From the records below, output exactly the lines running from the line containing "Fisch/blau (764 288)" through the line containing "120 degrees clockwise", and no others.

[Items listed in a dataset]
• • • •
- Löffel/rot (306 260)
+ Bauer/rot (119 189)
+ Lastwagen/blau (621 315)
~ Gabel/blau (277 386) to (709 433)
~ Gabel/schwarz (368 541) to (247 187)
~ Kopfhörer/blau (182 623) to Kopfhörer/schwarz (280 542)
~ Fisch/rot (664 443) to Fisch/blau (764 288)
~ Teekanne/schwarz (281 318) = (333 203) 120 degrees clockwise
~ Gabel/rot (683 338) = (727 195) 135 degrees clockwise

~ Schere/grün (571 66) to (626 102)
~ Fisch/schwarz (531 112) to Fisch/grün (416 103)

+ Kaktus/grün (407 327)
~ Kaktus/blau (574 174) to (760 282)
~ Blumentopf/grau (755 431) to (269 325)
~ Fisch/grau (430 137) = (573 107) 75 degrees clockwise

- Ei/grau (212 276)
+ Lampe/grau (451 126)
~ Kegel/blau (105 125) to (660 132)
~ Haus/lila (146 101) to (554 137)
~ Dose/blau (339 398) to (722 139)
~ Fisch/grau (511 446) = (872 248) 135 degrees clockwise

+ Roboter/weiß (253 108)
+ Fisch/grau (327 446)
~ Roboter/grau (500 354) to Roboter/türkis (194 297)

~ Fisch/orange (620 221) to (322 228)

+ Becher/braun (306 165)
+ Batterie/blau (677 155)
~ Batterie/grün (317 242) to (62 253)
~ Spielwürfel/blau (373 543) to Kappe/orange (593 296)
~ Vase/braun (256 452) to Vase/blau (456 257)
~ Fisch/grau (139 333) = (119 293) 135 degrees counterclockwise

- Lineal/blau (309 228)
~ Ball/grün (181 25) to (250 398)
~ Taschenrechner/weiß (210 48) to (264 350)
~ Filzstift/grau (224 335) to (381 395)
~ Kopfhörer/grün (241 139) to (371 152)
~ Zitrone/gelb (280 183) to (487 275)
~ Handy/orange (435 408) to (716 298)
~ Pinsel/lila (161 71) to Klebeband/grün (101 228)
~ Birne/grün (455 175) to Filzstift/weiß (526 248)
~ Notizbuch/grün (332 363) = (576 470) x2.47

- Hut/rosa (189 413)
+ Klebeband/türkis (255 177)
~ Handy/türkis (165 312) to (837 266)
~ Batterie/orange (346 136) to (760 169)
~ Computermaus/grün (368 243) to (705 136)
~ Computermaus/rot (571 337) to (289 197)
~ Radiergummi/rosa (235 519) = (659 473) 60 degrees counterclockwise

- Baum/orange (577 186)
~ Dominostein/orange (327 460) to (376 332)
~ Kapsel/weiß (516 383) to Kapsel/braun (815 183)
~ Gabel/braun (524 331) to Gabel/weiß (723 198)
• • • •
» **Written answer**:
~ Fisch/rot (664 443) to Fisch/blau (764 288)
~ Teekanne/schwarz (281 318) = (333 203) 120 degrees clockwise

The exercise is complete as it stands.